■ TASK DETAILS ■
Every record should be restated exactly, with no images included.

[Change listing data]
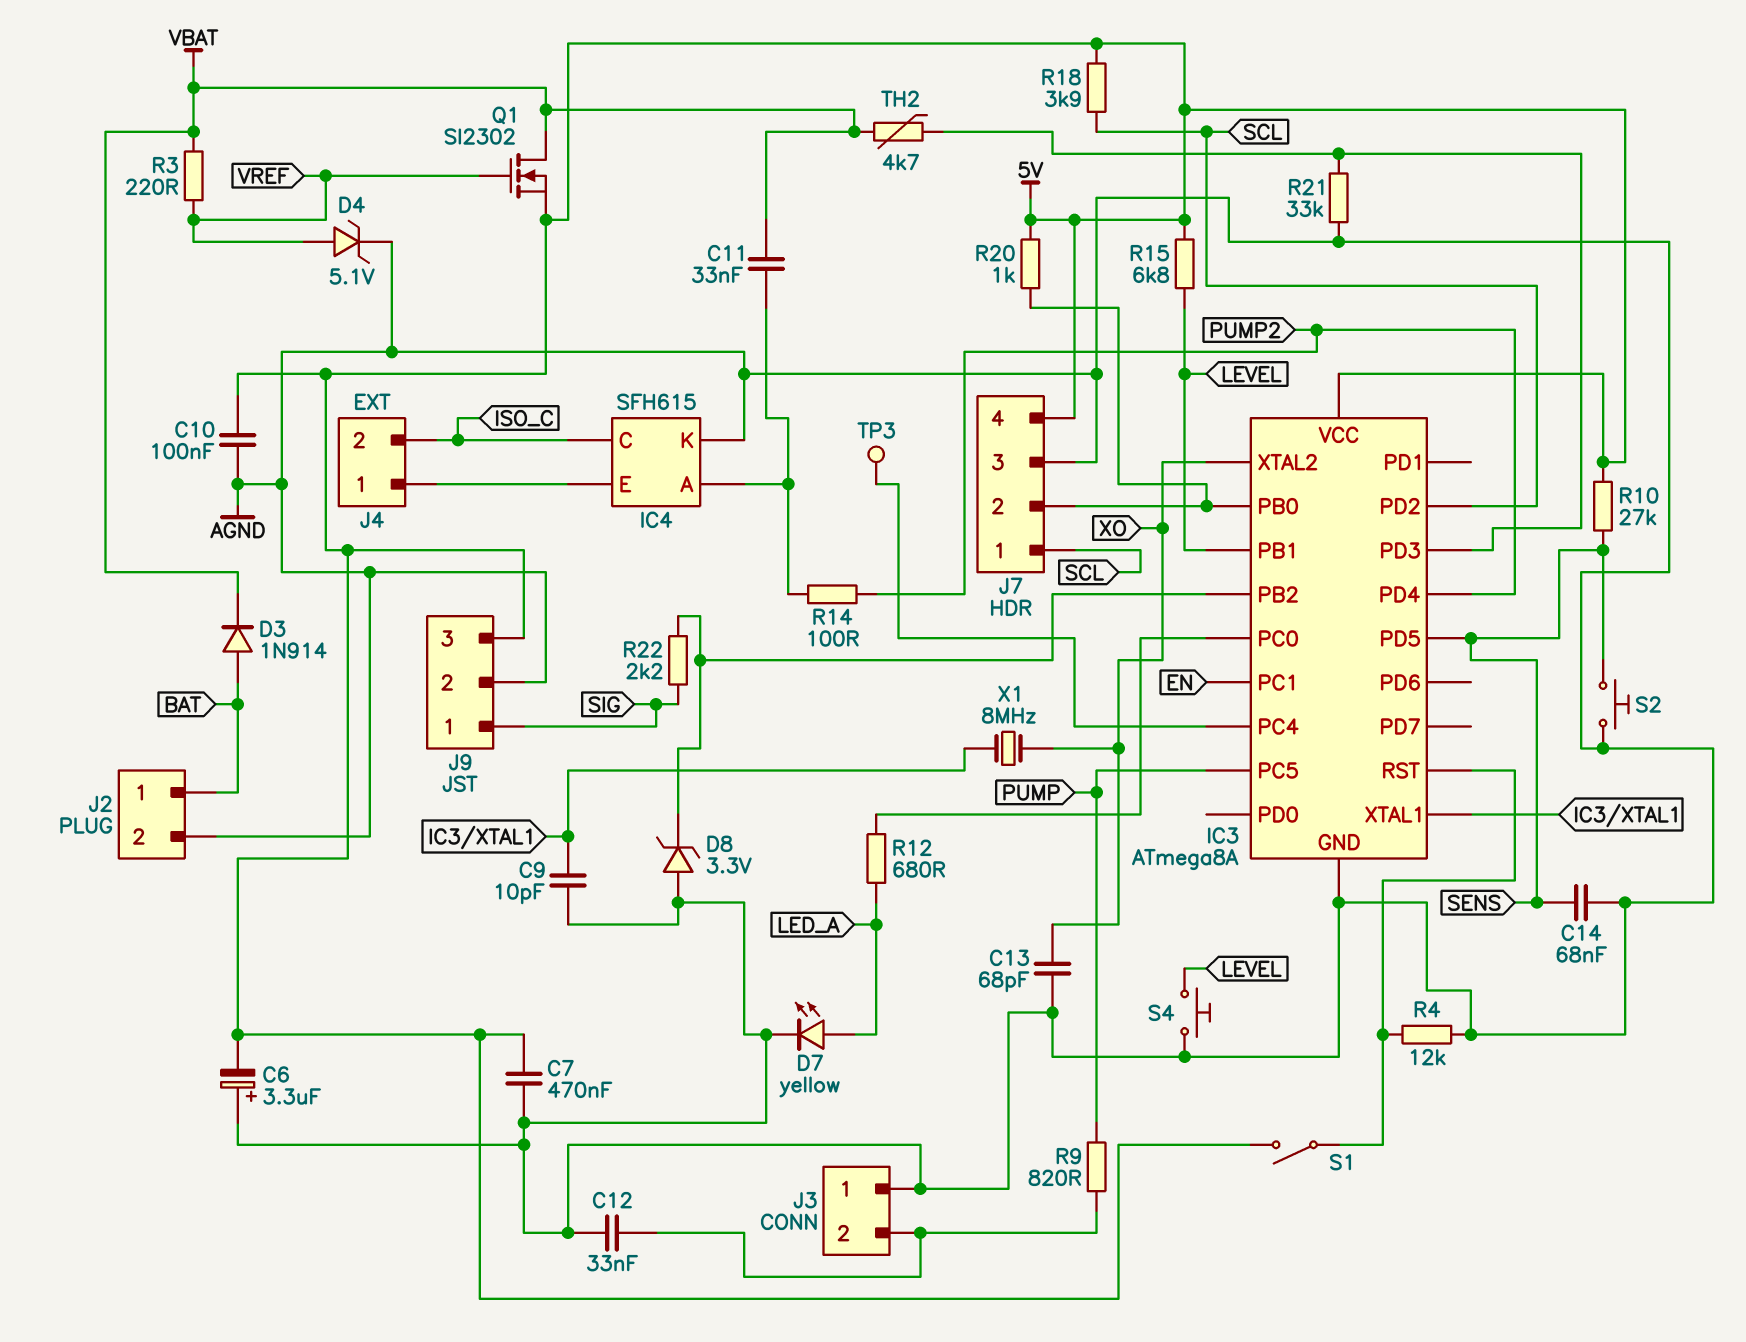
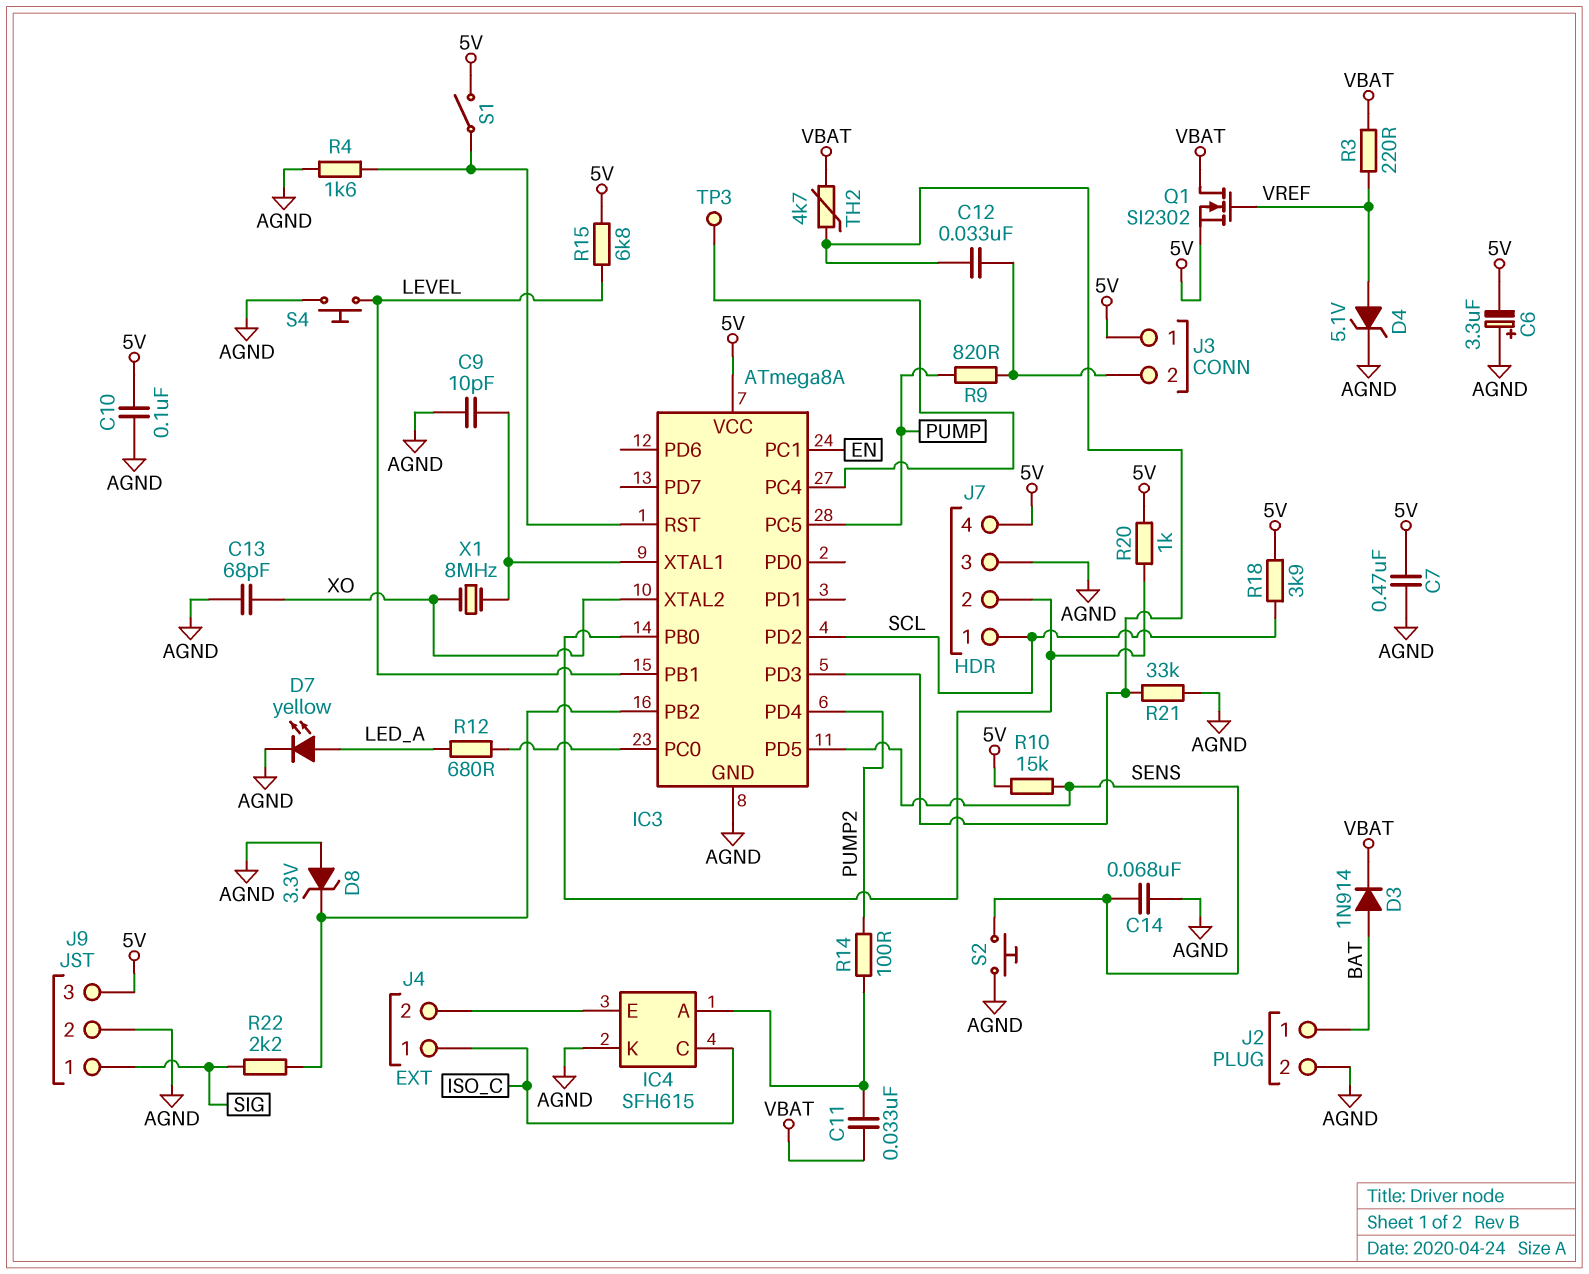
C12: 33nF (AGND, J3/2) -> 33nF (IC3/PD3, J3/2)
J3 pin 1: AGND -> 5V
J4 pin 1: IC4/E -> ISO_C
J4 pin 2: ISO_C -> IC4/E
R4: 12k (AGND, IC3/RST) -> 1.6k (AGND, IC3/RST)
R10: 27k (5V, SENS) -> 15k (5V, SENS)

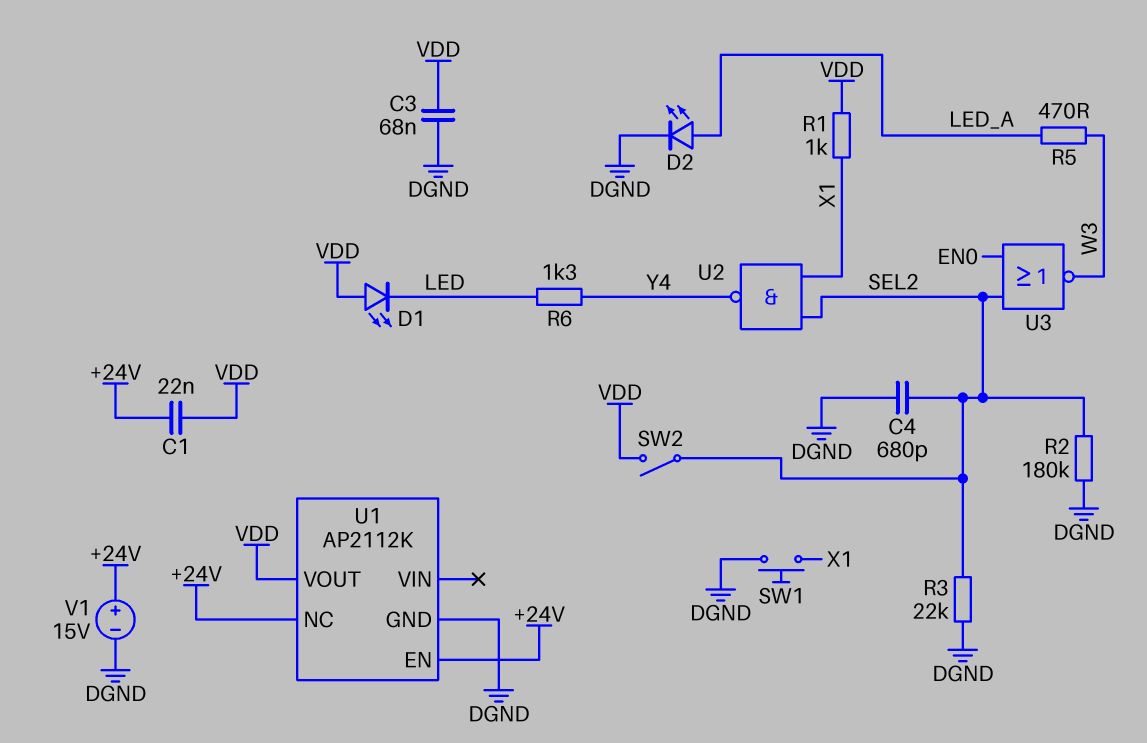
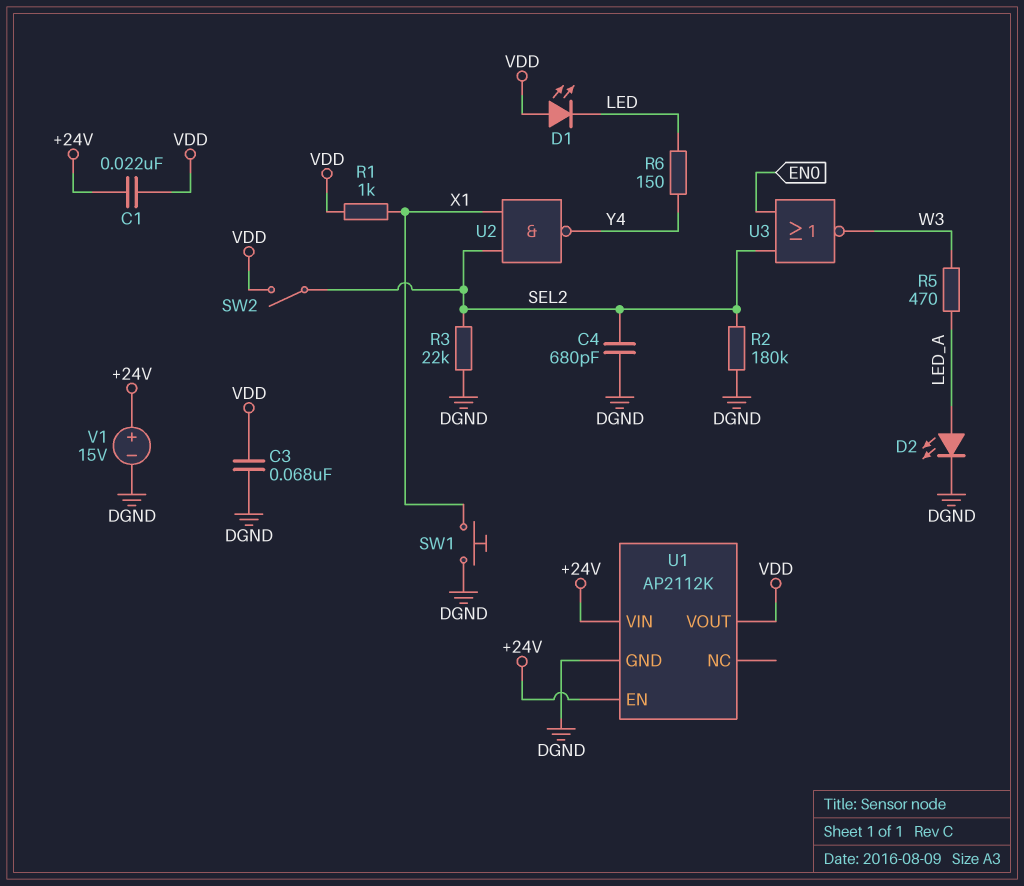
R6: 1.3k (LED, Y4) -> 150 (LED, Y4)
U1 pin NC: +24V -> none
U1 pin VIN: none -> +24V

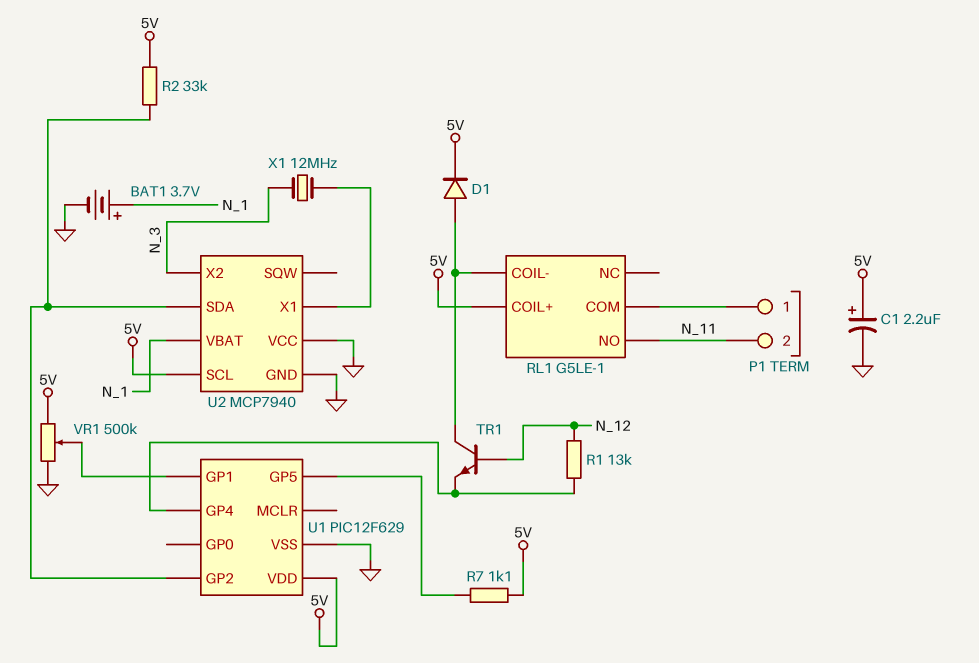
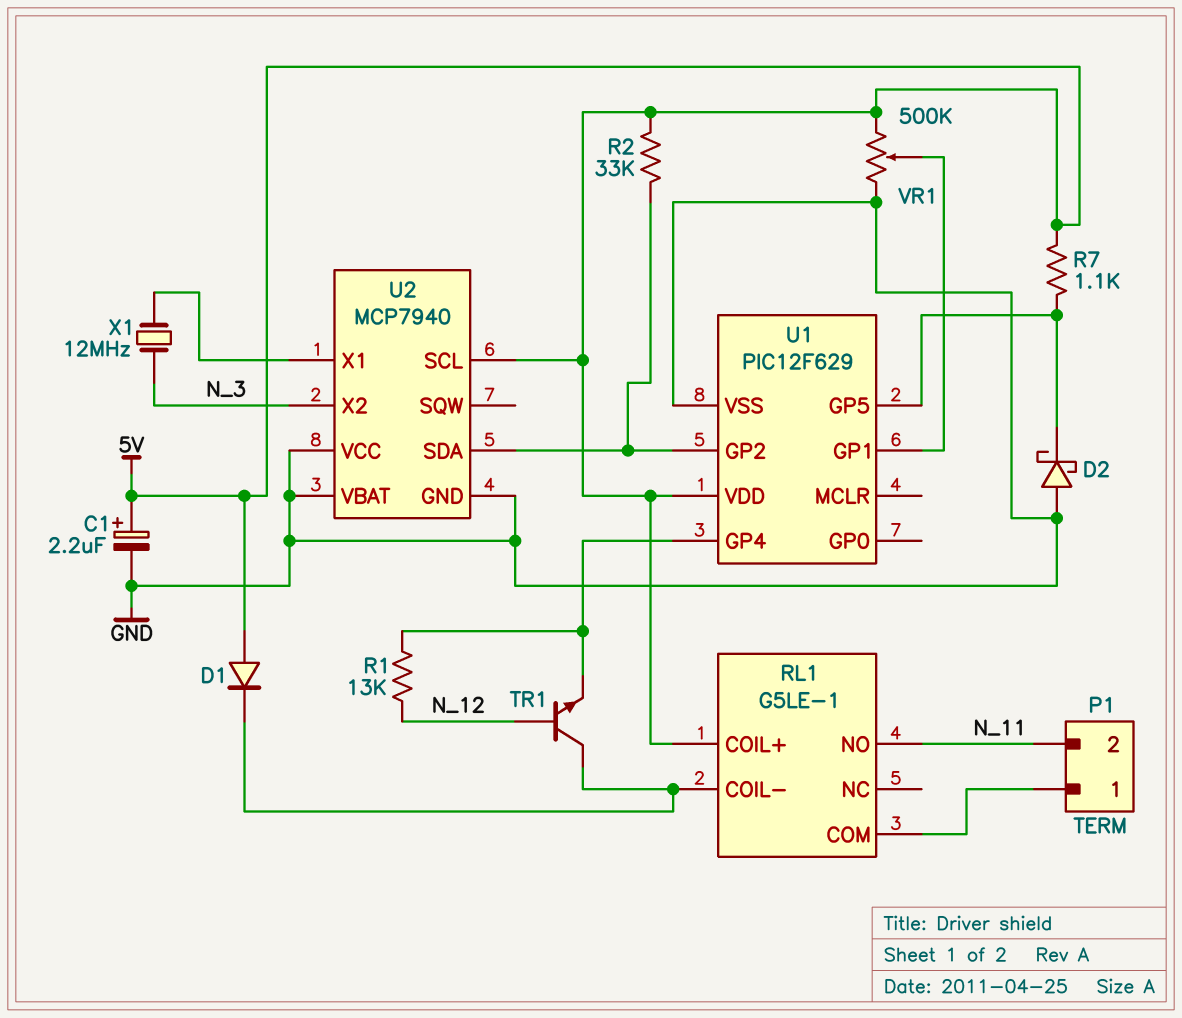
BAT1: 3.7V (plus N_1, minus GND) -> none
D1: diode (A RL1/COIL-, K 5V) -> diode (A 5V, K RL1/COIL-)
D2: none -> schottky (A GND, K U1/GP5)
U2 pin VBAT: N_1 -> GND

■ EXERCISE RESPONSE ■
C12: 33nF (AGND, J3/2) -> 33nF (IC3/PD3, J3/2)
J3 pin 1: AGND -> 5V
J4 pin 1: IC4/E -> ISO_C
J4 pin 2: ISO_C -> IC4/E
R4: 12k (AGND, IC3/RST) -> 1.6k (AGND, IC3/RST)
R10: 27k (5V, SENS) -> 15k (5V, SENS)

R6: 1.3k (LED, Y4) -> 150 (LED, Y4)
U1 pin NC: +24V -> none
U1 pin VIN: none -> +24V

BAT1: 3.7V (plus N_1, minus GND) -> none
D1: diode (A RL1/COIL-, K 5V) -> diode (A 5V, K RL1/COIL-)
D2: none -> schottky (A GND, K U1/GP5)
U2 pin VBAT: N_1 -> GND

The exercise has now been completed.